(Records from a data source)

==========

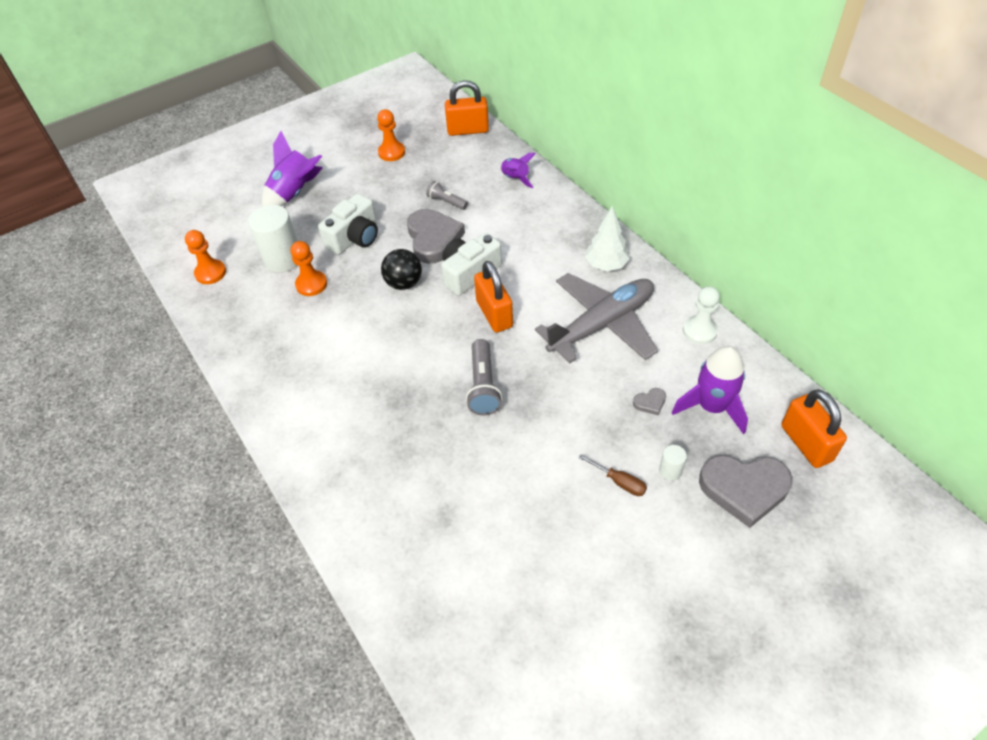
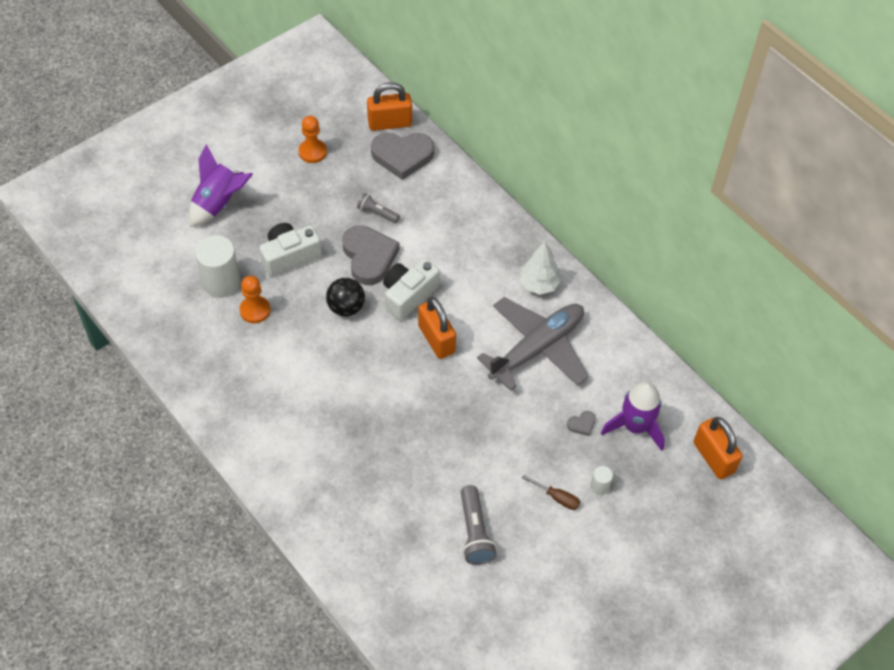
camera: 10 degrees left, 5 degrees up
(210, 273) = (150, 299): orange pawn -> none
(355, 237) = (289, 256): white camera -> white camera turned 150 degrees counterclockwise
(483, 386) = (433, 412): grey flashlight -> grey flashlight (475, 532)
(515, 179) = (444, 184): purple rocket -> none
(699, 331) = (625, 352): white pawn -> none
(744, 489) = (660, 500): grey heart -> grey heart (402, 156)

==========

-- Description of the task --
In the copy, every entry must appear exactly as written, and no picture may appear.

-- Answer for the task --
camera: 10 degrees left, 5 degrees up
(210, 273) = (150, 299): orange pawn -> none
(355, 237) = (289, 256): white camera -> white camera turned 150 degrees counterclockwise
(483, 386) = (433, 412): grey flashlight -> grey flashlight (475, 532)
(515, 179) = (444, 184): purple rocket -> none
(699, 331) = (625, 352): white pawn -> none
(744, 489) = (660, 500): grey heart -> grey heart (402, 156)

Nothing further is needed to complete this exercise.